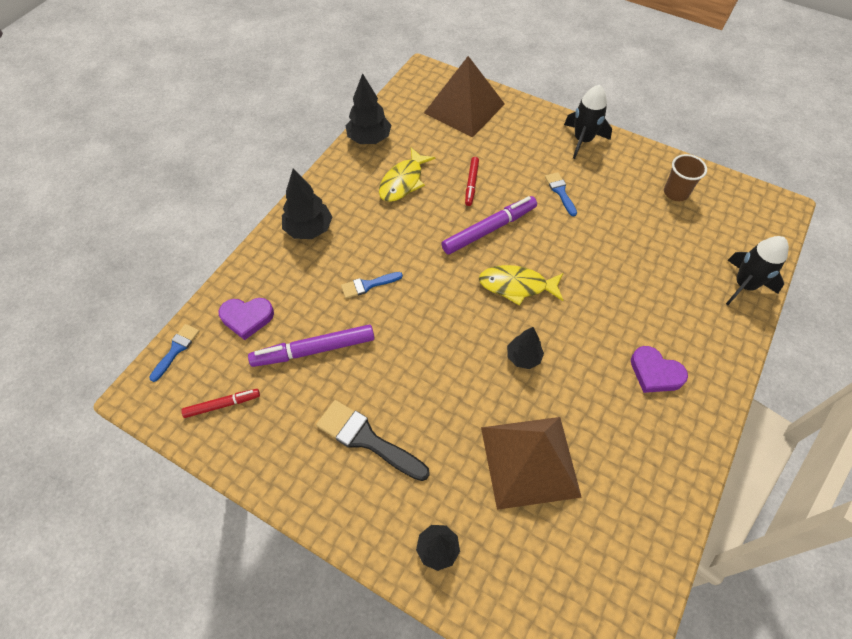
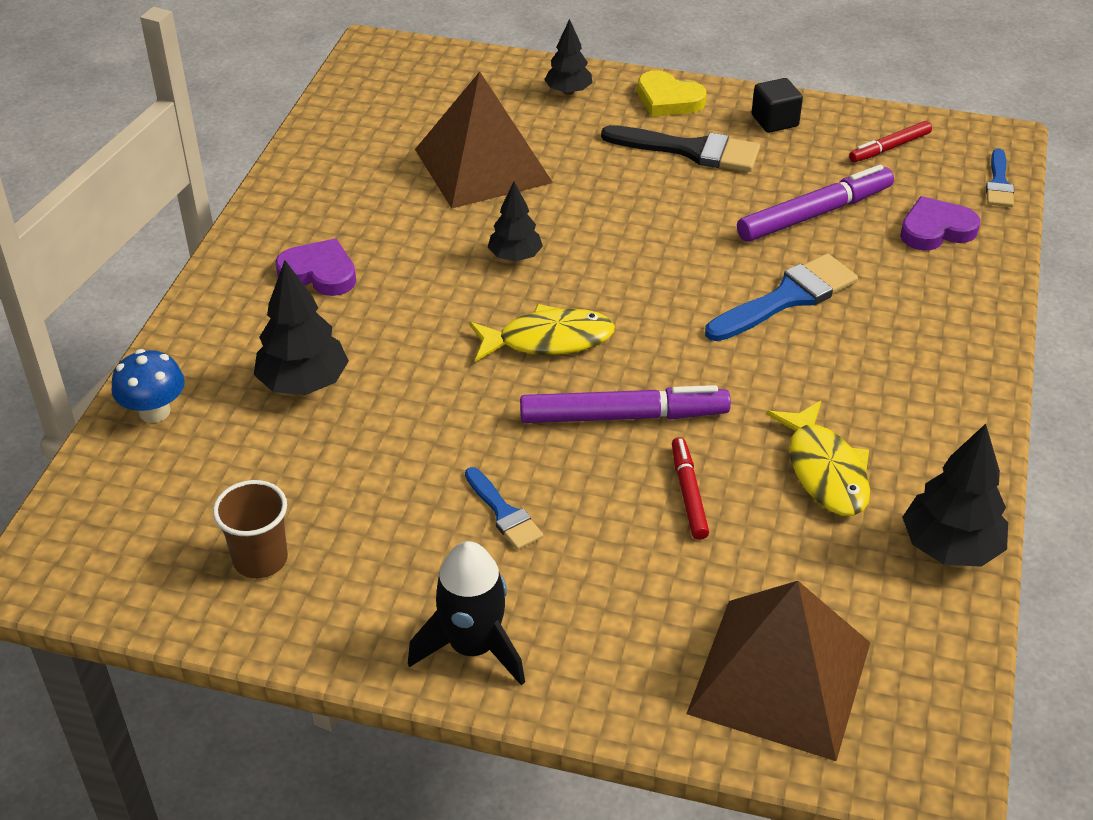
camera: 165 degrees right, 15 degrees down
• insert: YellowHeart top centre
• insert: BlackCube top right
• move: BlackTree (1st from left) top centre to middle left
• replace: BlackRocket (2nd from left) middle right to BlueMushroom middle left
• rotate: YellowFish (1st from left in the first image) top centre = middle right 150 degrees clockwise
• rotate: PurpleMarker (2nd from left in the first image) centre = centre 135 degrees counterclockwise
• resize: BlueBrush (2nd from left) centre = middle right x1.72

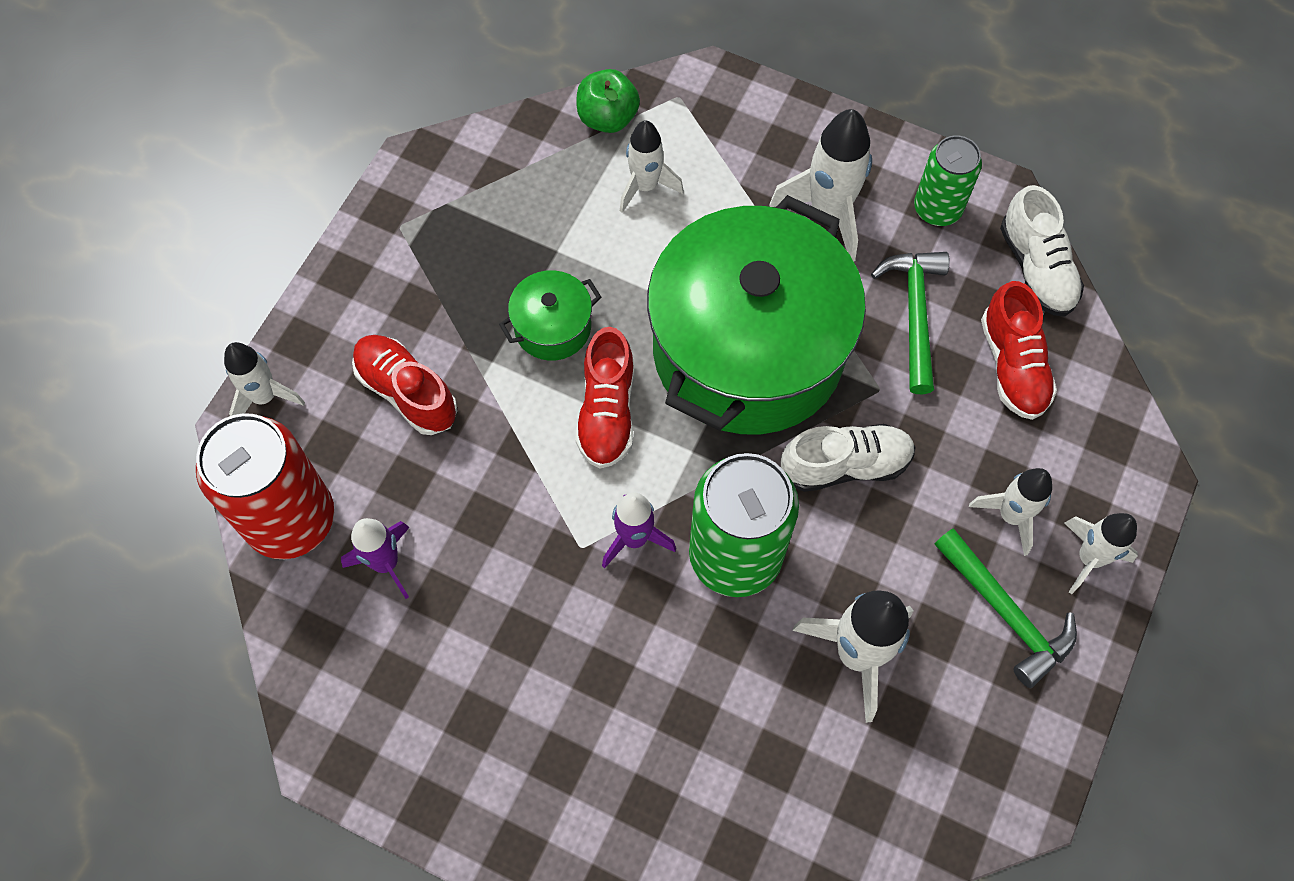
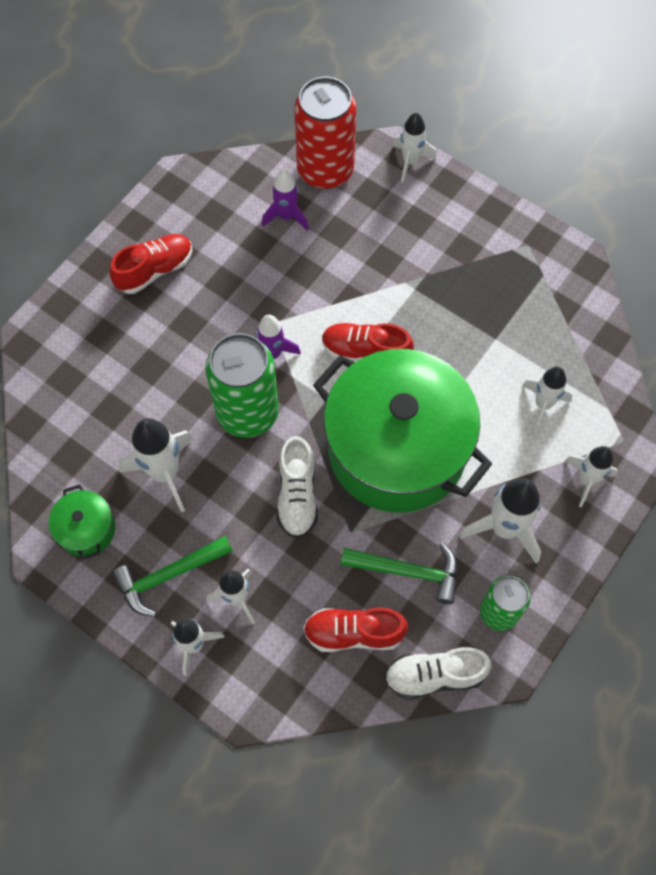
camera: 100 degrees right, 0 degrees up
• delete: GreenApple top centre
• insert: WhiteRocket (7th from left) middle right
• move: RedShoe (1st from left) middle left to top left
• move: GreenPot (1st from left) centre to middle left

====

All lines that hold the word "rotate" should be copied from the data.

§ EXPECTED ANSWER
• rotate: YellowFish (1st from left in the first image) top centre = middle right 150 degrees clockwise
• rotate: PurpleMarker (2nd from left in the first image) centre = centre 135 degrees counterclockwise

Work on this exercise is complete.